Records excerpted from a collection:
········

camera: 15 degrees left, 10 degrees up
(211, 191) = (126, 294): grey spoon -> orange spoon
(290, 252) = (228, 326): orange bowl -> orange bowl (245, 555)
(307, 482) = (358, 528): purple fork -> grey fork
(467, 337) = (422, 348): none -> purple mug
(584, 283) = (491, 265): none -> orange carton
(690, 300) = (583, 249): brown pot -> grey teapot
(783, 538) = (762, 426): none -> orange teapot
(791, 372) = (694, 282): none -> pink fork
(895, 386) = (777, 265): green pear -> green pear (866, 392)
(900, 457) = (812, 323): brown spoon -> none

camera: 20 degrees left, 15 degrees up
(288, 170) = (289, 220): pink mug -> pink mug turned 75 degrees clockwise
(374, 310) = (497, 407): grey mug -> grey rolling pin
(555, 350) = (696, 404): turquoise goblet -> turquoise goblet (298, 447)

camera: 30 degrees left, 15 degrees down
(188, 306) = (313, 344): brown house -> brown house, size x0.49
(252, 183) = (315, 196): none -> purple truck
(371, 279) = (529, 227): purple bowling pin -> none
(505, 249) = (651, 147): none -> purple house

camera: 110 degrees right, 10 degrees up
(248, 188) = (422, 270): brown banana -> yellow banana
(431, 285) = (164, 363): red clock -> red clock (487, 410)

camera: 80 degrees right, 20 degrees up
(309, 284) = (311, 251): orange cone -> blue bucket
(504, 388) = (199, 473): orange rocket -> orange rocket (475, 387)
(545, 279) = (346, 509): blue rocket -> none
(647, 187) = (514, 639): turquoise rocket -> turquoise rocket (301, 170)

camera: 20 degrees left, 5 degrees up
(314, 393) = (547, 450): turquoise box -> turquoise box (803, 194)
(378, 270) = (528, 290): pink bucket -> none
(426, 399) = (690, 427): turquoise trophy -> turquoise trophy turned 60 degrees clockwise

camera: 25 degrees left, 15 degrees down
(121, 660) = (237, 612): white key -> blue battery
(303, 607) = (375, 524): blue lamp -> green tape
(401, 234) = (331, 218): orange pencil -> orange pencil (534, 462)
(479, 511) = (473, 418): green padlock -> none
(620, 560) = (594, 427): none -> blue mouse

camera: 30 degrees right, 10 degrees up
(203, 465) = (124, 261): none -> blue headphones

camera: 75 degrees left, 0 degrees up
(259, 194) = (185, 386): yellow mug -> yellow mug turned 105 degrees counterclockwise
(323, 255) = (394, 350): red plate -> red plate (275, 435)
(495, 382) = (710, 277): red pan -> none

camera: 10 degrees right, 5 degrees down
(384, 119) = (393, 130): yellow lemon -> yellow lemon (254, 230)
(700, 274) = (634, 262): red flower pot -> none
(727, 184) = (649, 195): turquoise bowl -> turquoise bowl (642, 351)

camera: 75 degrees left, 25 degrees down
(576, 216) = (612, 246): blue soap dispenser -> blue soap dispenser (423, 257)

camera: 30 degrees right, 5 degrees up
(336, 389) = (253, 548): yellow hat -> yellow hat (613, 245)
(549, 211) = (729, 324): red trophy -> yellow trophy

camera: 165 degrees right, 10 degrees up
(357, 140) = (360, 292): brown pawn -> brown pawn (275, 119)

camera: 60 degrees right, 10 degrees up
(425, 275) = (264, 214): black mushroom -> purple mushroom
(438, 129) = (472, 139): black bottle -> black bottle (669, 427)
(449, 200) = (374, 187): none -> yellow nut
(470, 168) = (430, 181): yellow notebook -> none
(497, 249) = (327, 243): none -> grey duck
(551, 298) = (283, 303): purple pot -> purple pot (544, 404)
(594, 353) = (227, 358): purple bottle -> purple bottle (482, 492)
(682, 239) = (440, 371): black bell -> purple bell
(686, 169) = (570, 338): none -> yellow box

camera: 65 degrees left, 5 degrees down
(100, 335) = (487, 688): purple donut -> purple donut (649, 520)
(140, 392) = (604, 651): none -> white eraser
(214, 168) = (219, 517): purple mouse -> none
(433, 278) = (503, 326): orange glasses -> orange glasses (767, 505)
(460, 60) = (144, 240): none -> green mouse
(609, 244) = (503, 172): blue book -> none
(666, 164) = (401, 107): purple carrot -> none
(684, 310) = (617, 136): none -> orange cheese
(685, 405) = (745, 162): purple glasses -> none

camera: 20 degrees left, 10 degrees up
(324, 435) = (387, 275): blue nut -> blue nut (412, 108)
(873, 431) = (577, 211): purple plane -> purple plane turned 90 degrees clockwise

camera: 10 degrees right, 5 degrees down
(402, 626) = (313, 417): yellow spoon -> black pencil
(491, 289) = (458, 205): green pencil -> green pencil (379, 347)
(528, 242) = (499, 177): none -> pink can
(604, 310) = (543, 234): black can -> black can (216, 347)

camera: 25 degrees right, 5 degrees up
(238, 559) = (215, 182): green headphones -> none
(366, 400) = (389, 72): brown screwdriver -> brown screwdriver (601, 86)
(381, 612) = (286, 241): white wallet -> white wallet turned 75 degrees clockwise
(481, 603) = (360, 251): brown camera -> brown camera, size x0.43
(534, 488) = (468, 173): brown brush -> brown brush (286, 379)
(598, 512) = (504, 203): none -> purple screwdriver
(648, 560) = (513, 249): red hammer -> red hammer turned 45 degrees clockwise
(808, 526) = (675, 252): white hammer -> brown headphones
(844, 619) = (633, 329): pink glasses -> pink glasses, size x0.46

········

TASK DIRECTIONS
From the entries above, extract only the lines running from the one containing "(682, 239) = (440, 371): black" through the one containing "(433, 278) = (503, 326): orange", inclusive.

PROBLEM SOLUTION
(682, 239) = (440, 371): black bell -> purple bell
(686, 169) = (570, 338): none -> yellow box

camera: 65 degrees left, 5 degrees down
(100, 335) = (487, 688): purple donut -> purple donut (649, 520)
(140, 392) = (604, 651): none -> white eraser
(214, 168) = (219, 517): purple mouse -> none
(433, 278) = (503, 326): orange glasses -> orange glasses (767, 505)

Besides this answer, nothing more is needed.